DIRECTIONS: What is needed here is every line of the records that includes "orange".
[RECORDS TO PROCESS]
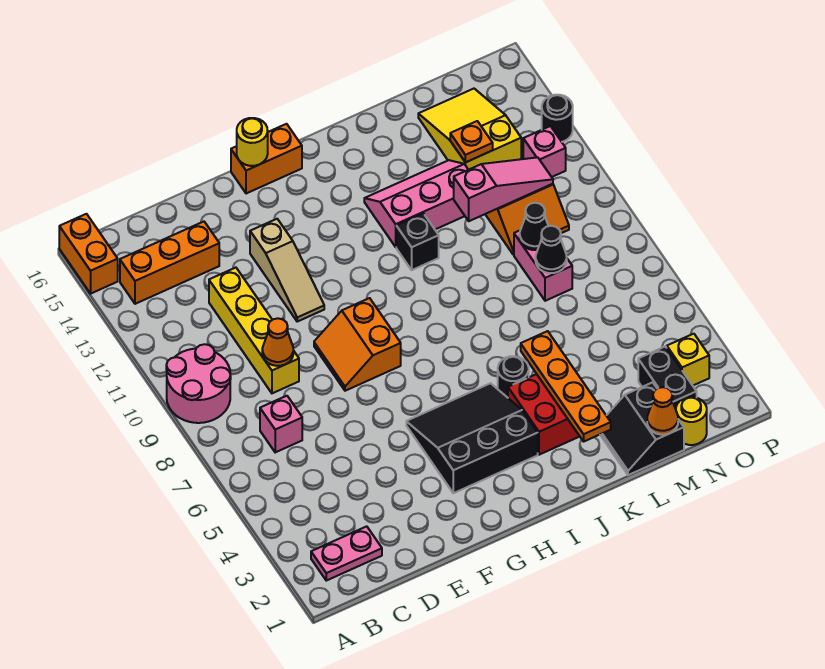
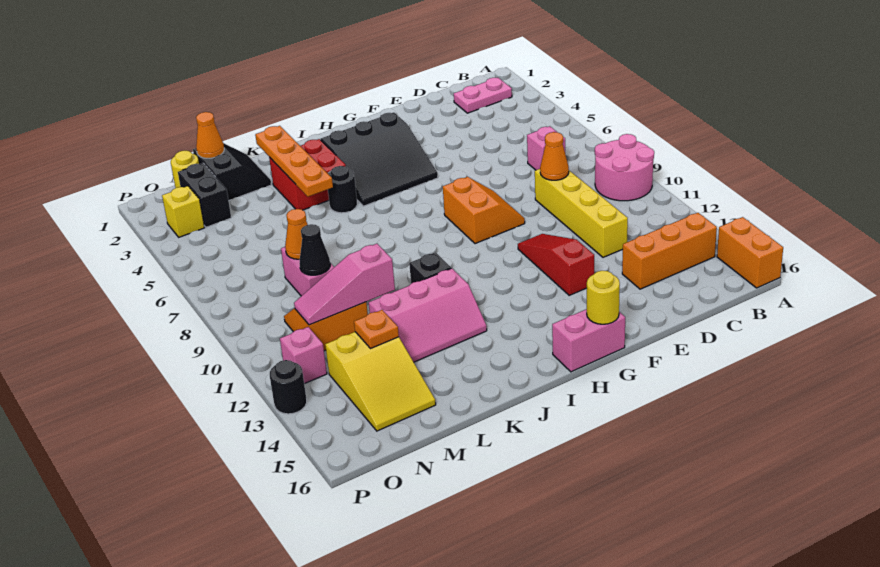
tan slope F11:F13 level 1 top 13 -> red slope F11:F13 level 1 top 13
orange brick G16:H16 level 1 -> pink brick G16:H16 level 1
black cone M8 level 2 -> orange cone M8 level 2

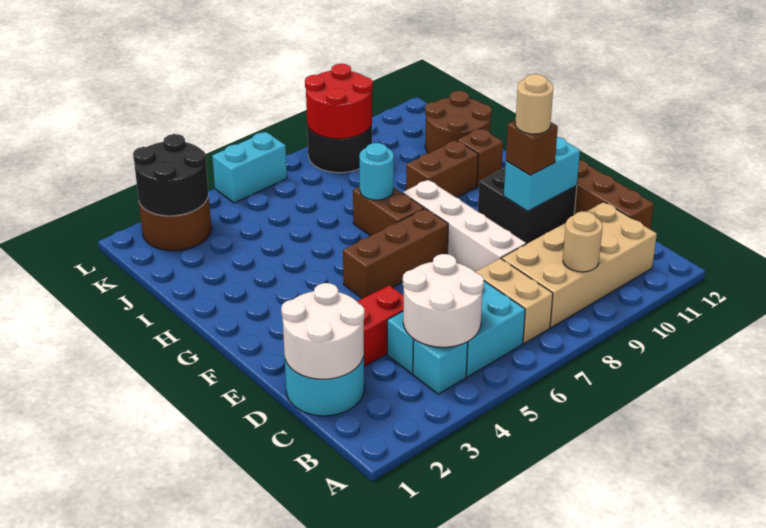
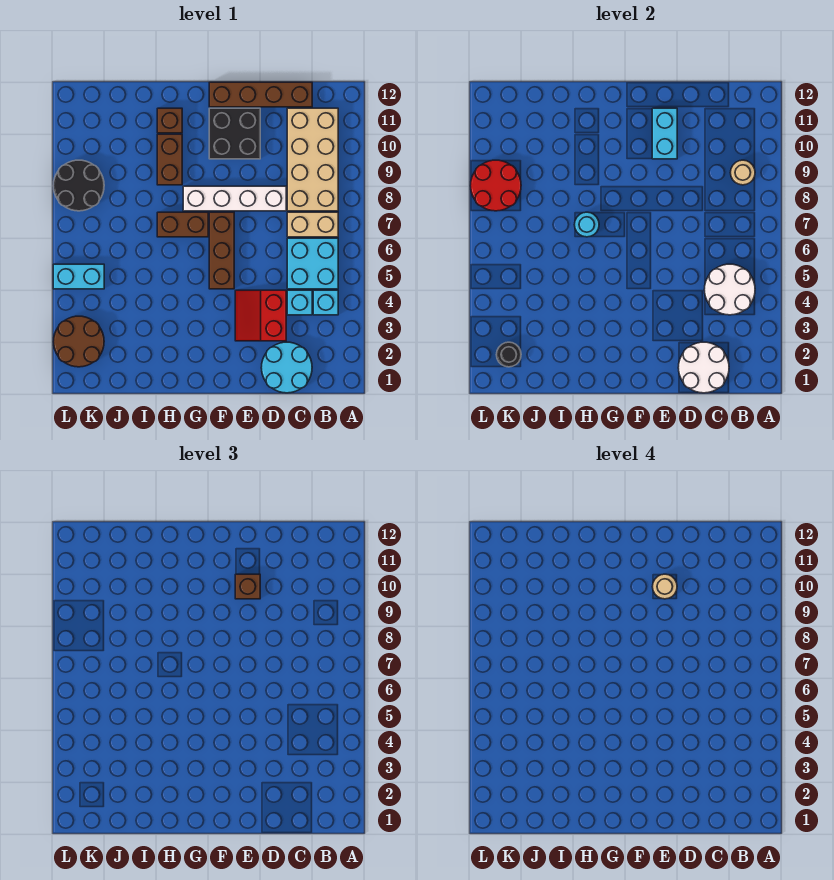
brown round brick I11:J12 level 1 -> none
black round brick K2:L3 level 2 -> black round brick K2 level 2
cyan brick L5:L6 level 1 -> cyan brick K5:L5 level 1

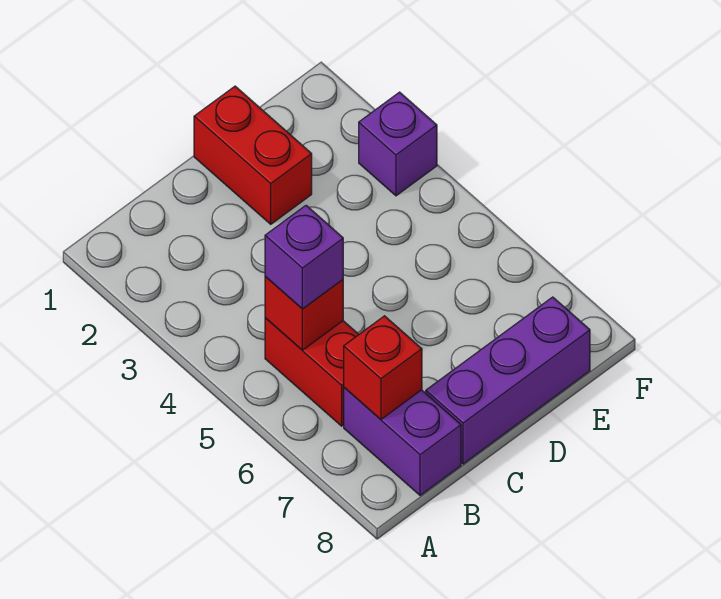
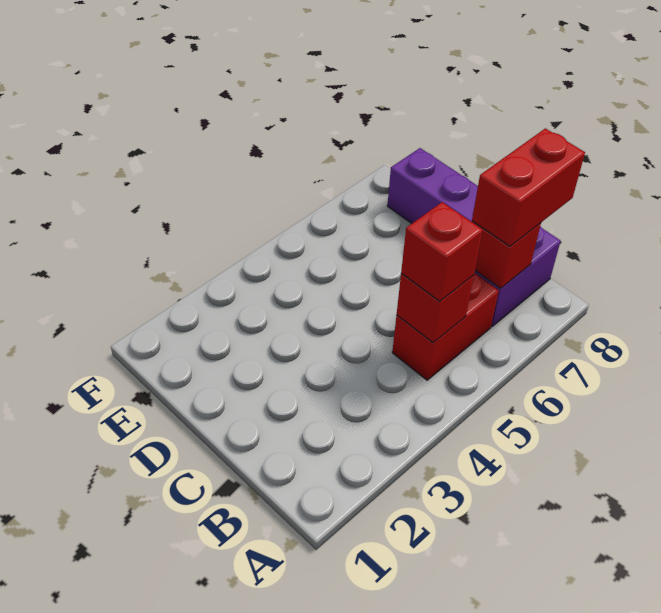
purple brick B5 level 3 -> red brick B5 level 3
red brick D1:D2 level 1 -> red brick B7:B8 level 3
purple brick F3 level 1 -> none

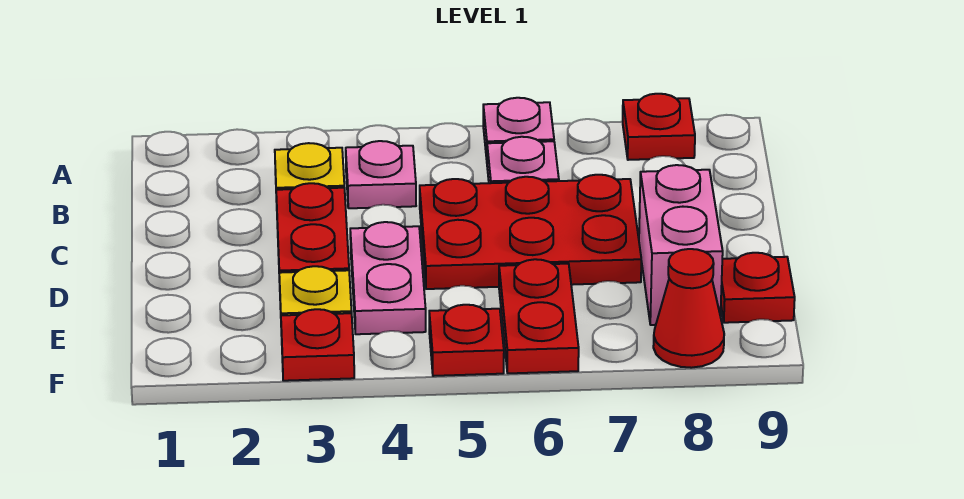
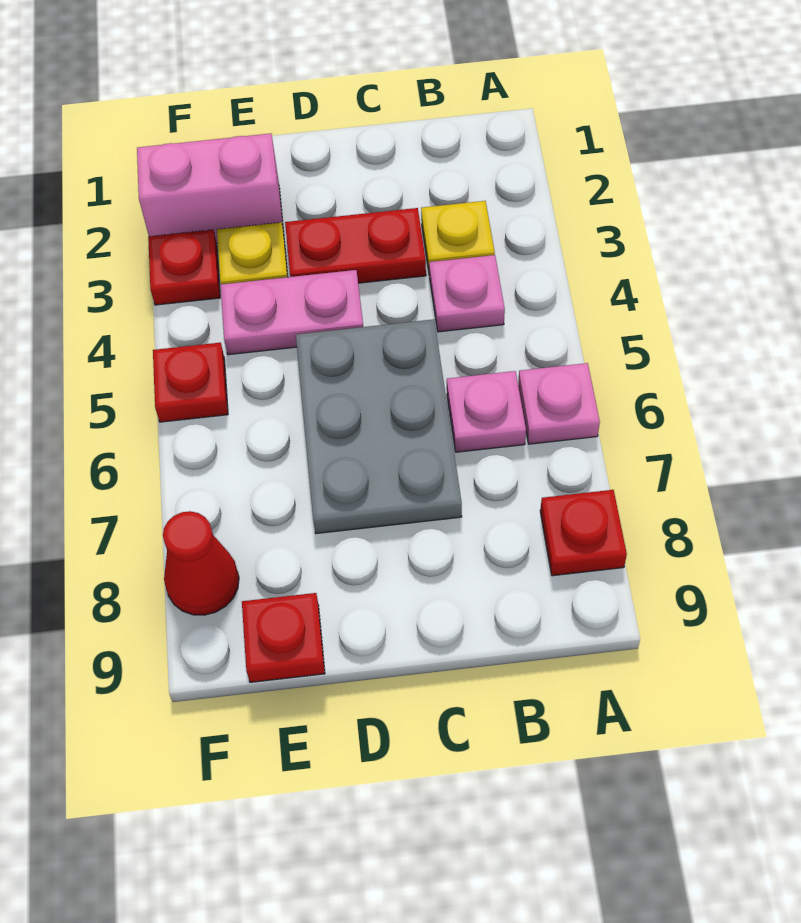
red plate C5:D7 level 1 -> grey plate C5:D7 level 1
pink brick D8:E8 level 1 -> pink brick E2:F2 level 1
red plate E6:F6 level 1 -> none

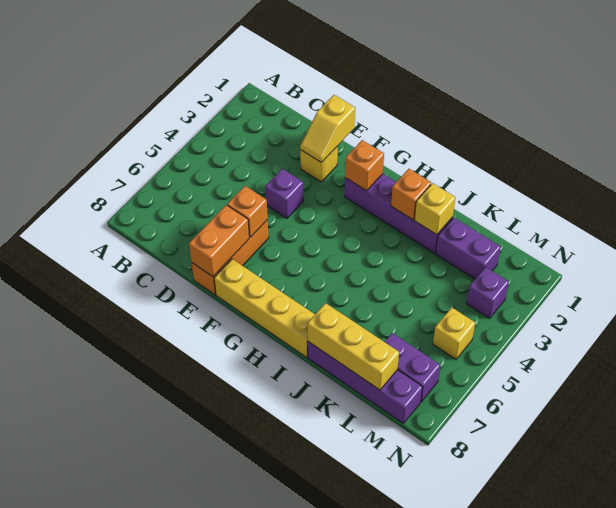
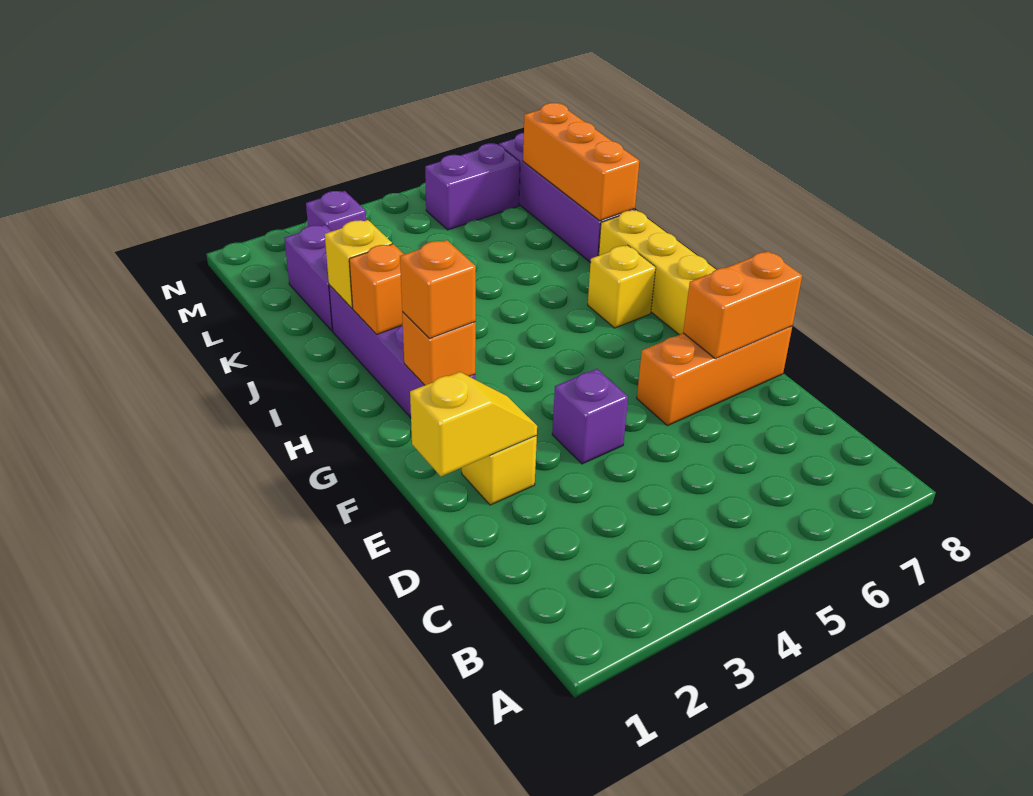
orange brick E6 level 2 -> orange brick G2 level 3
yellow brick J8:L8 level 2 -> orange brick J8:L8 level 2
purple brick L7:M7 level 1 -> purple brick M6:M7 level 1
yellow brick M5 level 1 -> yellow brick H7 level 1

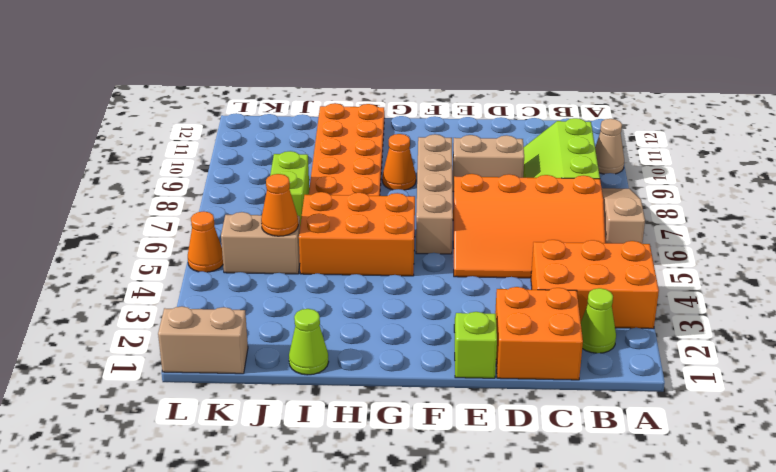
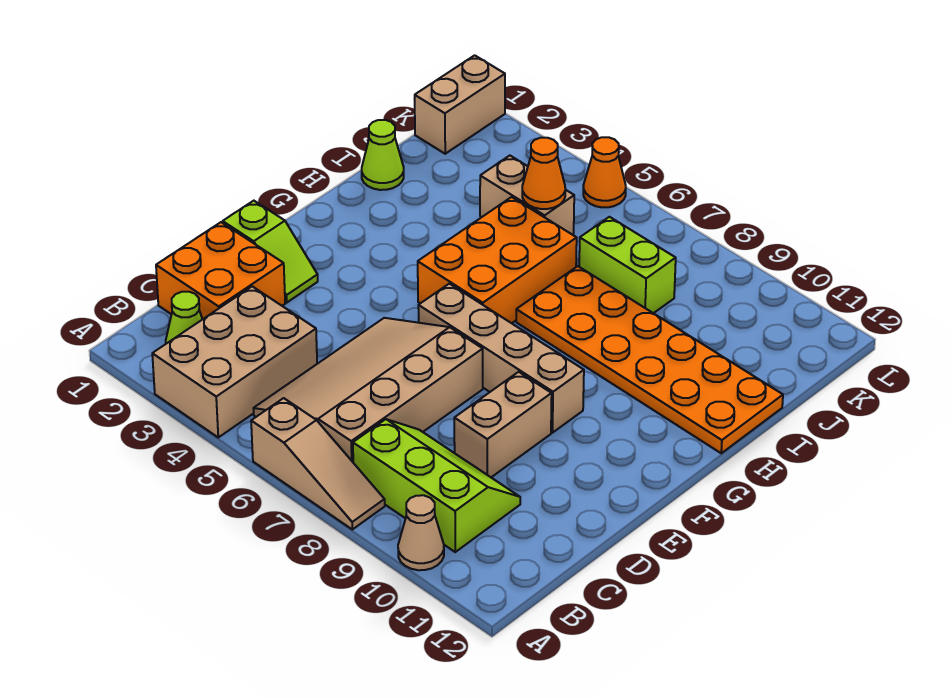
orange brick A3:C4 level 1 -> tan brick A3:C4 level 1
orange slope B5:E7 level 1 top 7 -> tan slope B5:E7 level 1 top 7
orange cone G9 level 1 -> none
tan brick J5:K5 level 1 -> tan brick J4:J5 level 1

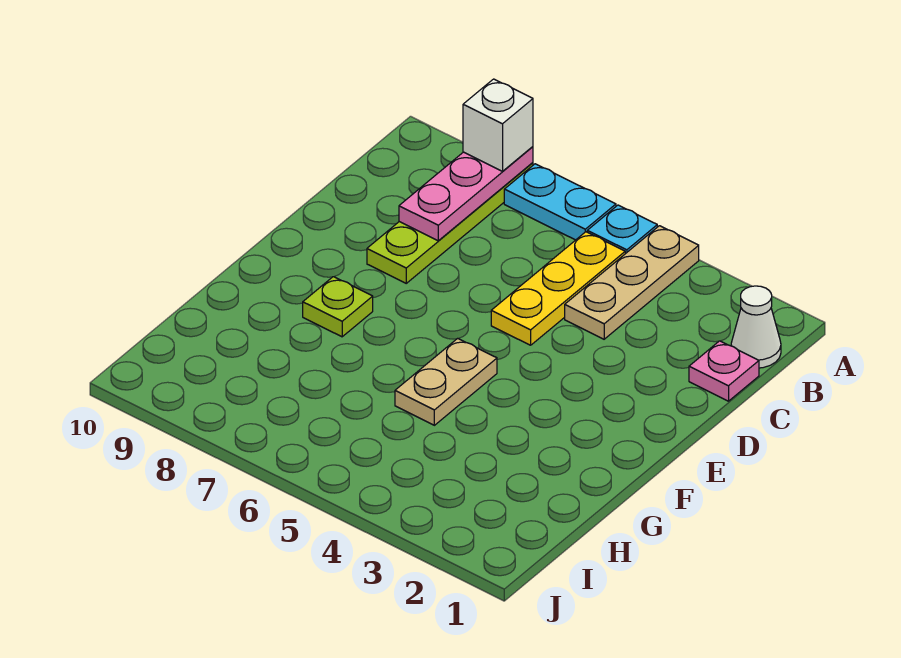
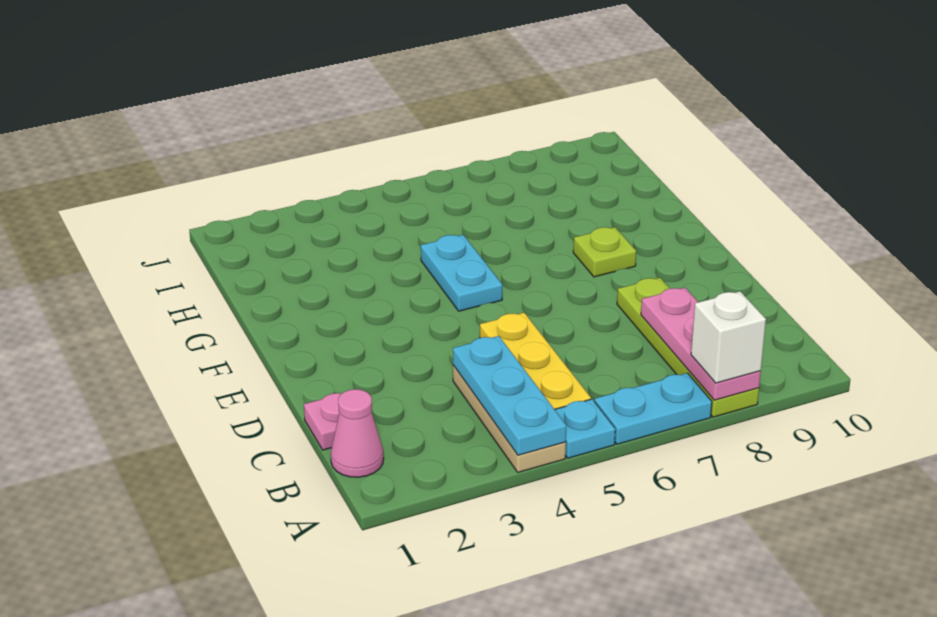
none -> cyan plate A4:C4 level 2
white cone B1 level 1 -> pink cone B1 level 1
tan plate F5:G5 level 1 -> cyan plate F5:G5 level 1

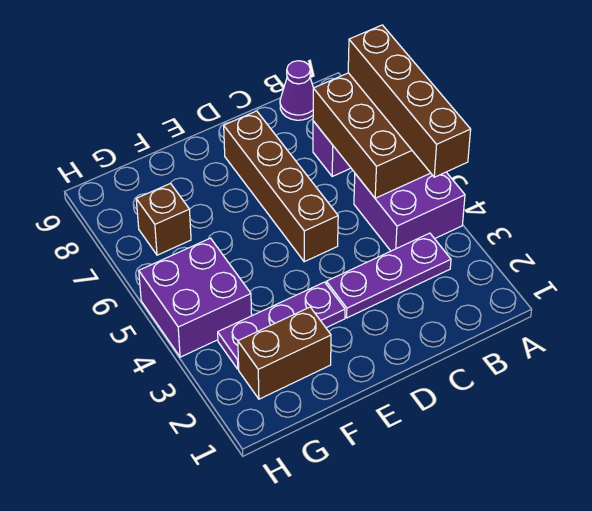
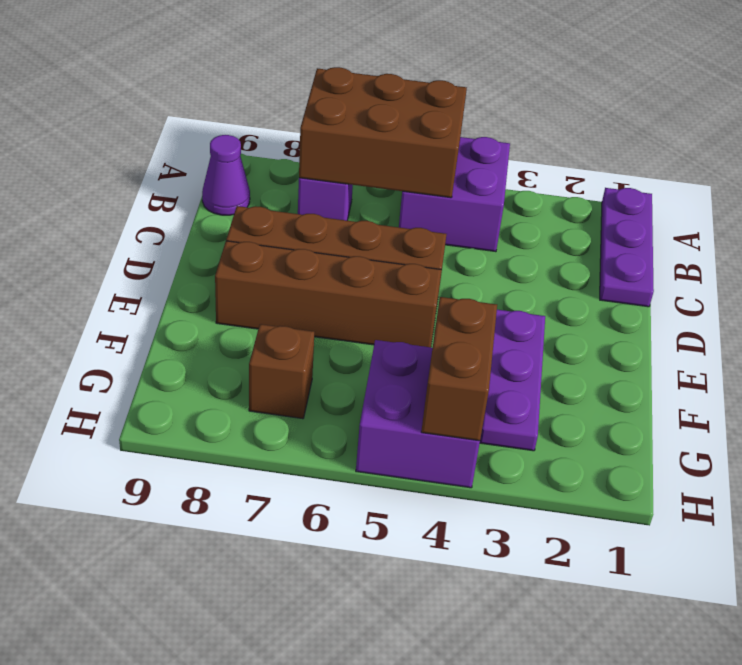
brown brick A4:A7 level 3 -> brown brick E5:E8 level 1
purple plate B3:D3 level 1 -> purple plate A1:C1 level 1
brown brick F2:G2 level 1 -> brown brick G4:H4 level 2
[/RECORDS TO PROCESS]
RESPONSE BOX:
orange brick G16:H16 level 1 -> pink brick G16:H16 level 1
black cone M8 level 2 -> orange cone M8 level 2
orange brick E6 level 2 -> orange brick G2 level 3
yellow brick J8:L8 level 2 -> orange brick J8:L8 level 2
orange brick A3:C4 level 1 -> tan brick A3:C4 level 1
orange slope B5:E7 level 1 top 7 -> tan slope B5:E7 level 1 top 7
orange cone G9 level 1 -> none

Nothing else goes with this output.